DATASET:
######

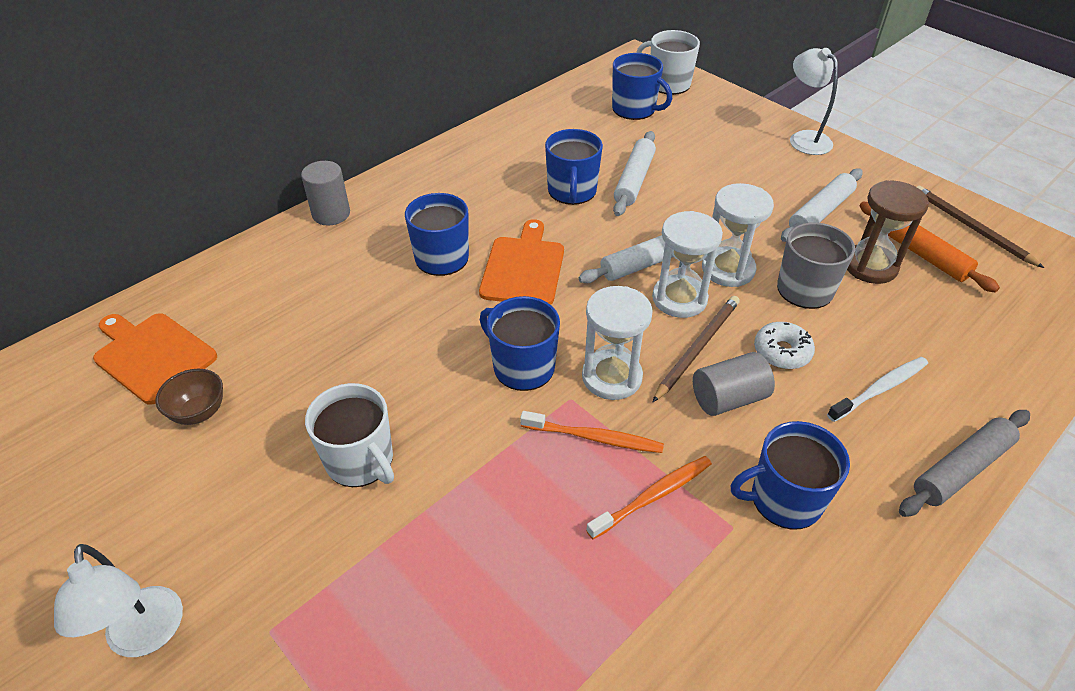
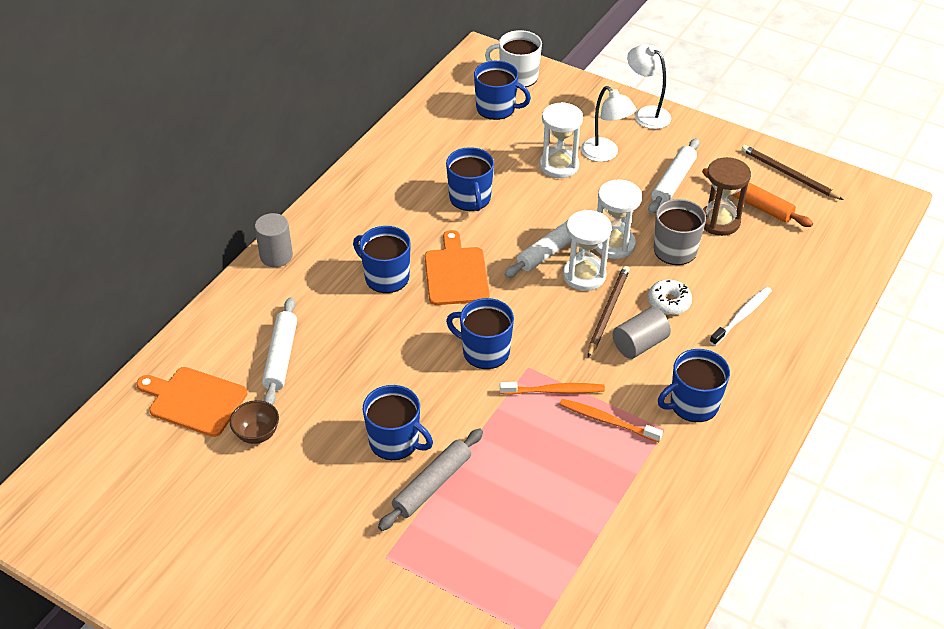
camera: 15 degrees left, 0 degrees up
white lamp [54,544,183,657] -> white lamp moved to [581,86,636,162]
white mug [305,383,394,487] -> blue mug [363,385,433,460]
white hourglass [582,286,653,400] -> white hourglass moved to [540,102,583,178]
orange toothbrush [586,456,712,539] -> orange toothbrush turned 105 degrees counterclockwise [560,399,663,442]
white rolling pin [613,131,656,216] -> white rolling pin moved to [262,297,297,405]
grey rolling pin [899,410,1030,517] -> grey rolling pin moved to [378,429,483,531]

######

WHAT YOU NEED TO DO: Give back the whole listing as it stands, minus its pictures.

EXPECTED OUTPUT:
camera: 15 degrees left, 0 degrees up
white lamp [54,544,183,657] -> white lamp moved to [581,86,636,162]
white mug [305,383,394,487] -> blue mug [363,385,433,460]
white hourglass [582,286,653,400] -> white hourglass moved to [540,102,583,178]
orange toothbrush [586,456,712,539] -> orange toothbrush turned 105 degrees counterclockwise [560,399,663,442]
white rolling pin [613,131,656,216] -> white rolling pin moved to [262,297,297,405]
grey rolling pin [899,410,1030,517] -> grey rolling pin moved to [378,429,483,531]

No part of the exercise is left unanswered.